● Exercise
As the output, give exactly the lines that run from the one with "red diamond: moved 4 px right, 6 px up" through the end of the records below, and omit pictures.

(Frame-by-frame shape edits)

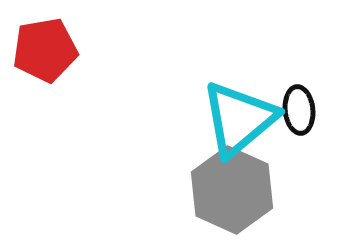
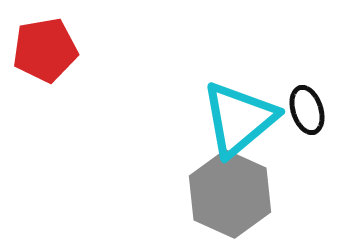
black ellipse: moved 8 px right; rotated 12 degrees counterclockwise
gray hexagon: moved 2 px left, 4 px down
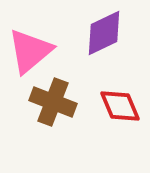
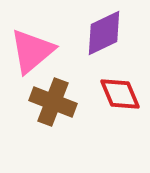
pink triangle: moved 2 px right
red diamond: moved 12 px up
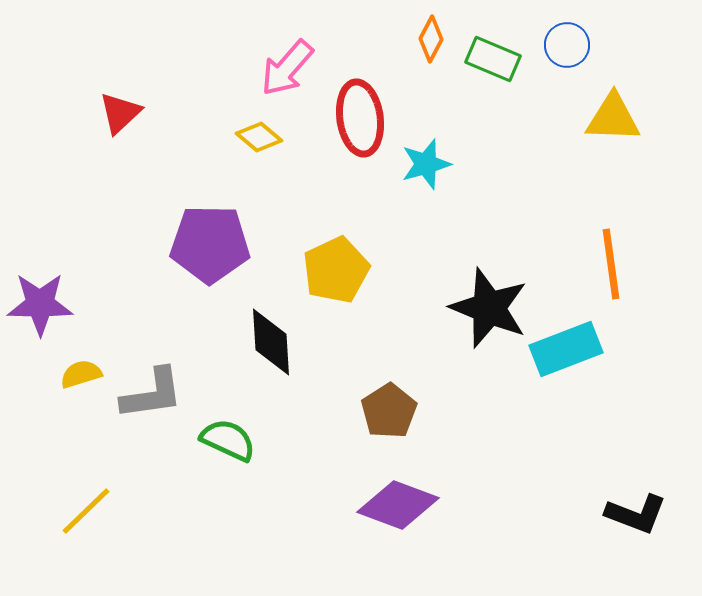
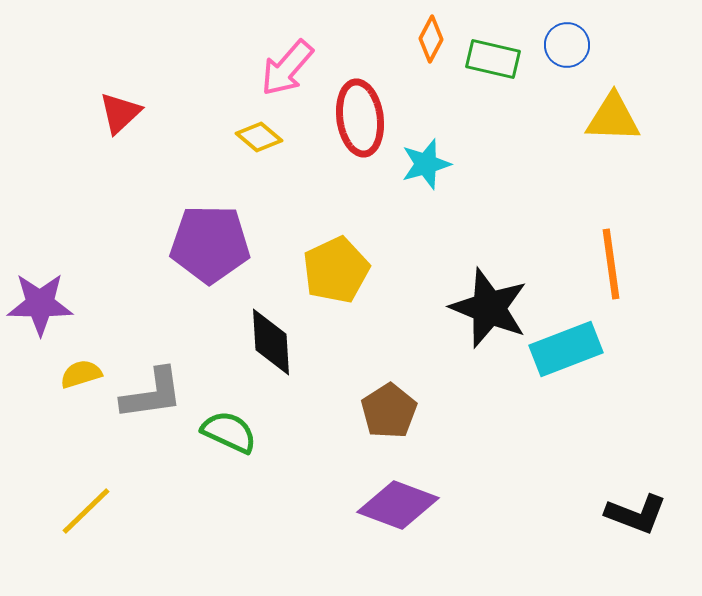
green rectangle: rotated 10 degrees counterclockwise
green semicircle: moved 1 px right, 8 px up
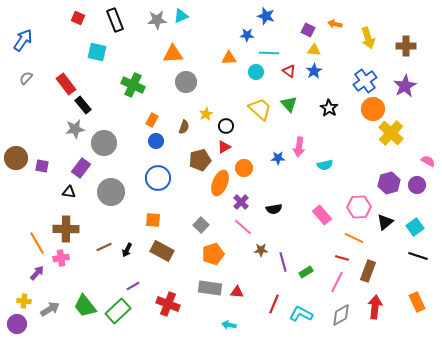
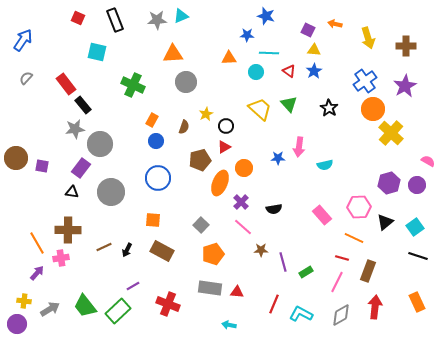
gray circle at (104, 143): moved 4 px left, 1 px down
black triangle at (69, 192): moved 3 px right
brown cross at (66, 229): moved 2 px right, 1 px down
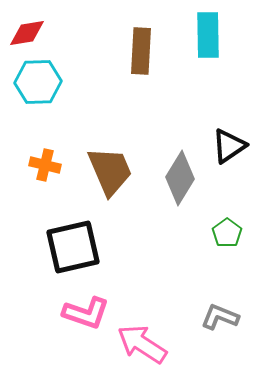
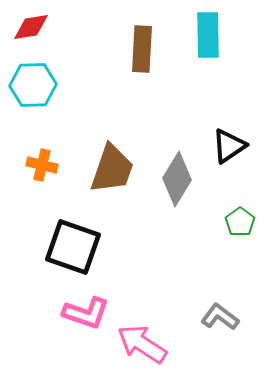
red diamond: moved 4 px right, 6 px up
brown rectangle: moved 1 px right, 2 px up
cyan hexagon: moved 5 px left, 3 px down
orange cross: moved 3 px left
brown trapezoid: moved 2 px right, 2 px up; rotated 42 degrees clockwise
gray diamond: moved 3 px left, 1 px down
green pentagon: moved 13 px right, 11 px up
black square: rotated 32 degrees clockwise
gray L-shape: rotated 15 degrees clockwise
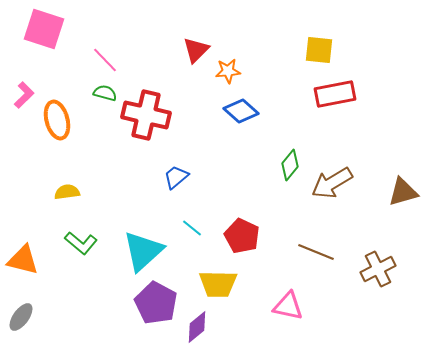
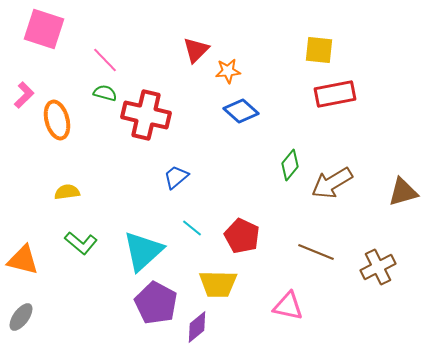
brown cross: moved 2 px up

● Task output
red diamond: moved 4 px right, 6 px up
brown rectangle: moved 1 px right, 2 px up
cyan hexagon: moved 5 px left, 3 px down
orange cross: moved 3 px left
brown trapezoid: moved 2 px right, 2 px up; rotated 42 degrees clockwise
gray diamond: moved 3 px left, 1 px down
green pentagon: moved 13 px right, 11 px up
black square: rotated 32 degrees clockwise
gray L-shape: rotated 15 degrees clockwise
brown cross: moved 2 px up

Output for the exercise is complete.